### Available records
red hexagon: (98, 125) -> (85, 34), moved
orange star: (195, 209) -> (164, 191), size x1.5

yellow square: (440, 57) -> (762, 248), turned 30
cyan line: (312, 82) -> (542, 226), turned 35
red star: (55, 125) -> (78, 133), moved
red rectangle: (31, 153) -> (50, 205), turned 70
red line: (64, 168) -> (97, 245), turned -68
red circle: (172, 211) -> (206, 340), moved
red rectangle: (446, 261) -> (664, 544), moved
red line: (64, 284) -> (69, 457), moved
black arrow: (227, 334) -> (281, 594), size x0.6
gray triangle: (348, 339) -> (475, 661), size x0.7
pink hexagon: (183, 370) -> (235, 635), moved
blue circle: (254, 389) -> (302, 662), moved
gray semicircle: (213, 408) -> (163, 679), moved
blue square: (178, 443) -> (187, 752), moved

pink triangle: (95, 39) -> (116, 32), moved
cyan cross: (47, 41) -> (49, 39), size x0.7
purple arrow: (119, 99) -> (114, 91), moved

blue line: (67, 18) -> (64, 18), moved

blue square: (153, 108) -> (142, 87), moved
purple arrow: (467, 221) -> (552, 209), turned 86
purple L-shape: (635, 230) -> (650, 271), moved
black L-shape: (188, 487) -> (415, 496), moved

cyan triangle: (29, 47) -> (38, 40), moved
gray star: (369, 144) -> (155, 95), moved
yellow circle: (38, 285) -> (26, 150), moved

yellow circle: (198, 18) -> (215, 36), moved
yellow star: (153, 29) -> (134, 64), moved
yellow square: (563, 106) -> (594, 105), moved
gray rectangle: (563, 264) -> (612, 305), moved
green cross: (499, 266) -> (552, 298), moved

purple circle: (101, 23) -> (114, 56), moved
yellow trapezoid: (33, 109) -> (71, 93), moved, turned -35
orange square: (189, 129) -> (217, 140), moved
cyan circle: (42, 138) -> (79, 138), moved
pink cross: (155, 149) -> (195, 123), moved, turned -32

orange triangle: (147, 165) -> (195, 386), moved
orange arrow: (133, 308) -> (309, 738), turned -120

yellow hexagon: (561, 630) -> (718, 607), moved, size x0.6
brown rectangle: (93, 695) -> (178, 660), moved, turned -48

### Task to complete
The line containing "cyan triangle: (29, 47) -> (38, 40), moved" marks where to begin; the last line of the records marks where to stop. Copy both and all between, exactly.

### Exercise output
cyan triangle: (29, 47) -> (38, 40), moved
gray star: (369, 144) -> (155, 95), moved
yellow circle: (38, 285) -> (26, 150), moved

yellow circle: (198, 18) -> (215, 36), moved
yellow star: (153, 29) -> (134, 64), moved
yellow square: (563, 106) -> (594, 105), moved
gray rectangle: (563, 264) -> (612, 305), moved
green cross: (499, 266) -> (552, 298), moved

purple circle: (101, 23) -> (114, 56), moved
yellow trapezoid: (33, 109) -> (71, 93), moved, turned -35
orange square: (189, 129) -> (217, 140), moved
cyan circle: (42, 138) -> (79, 138), moved
pink cross: (155, 149) -> (195, 123), moved, turned -32

orange triangle: (147, 165) -> (195, 386), moved
orange arrow: (133, 308) -> (309, 738), turned -120

yellow hexagon: (561, 630) -> (718, 607), moved, size x0.6
brown rectangle: (93, 695) -> (178, 660), moved, turned -48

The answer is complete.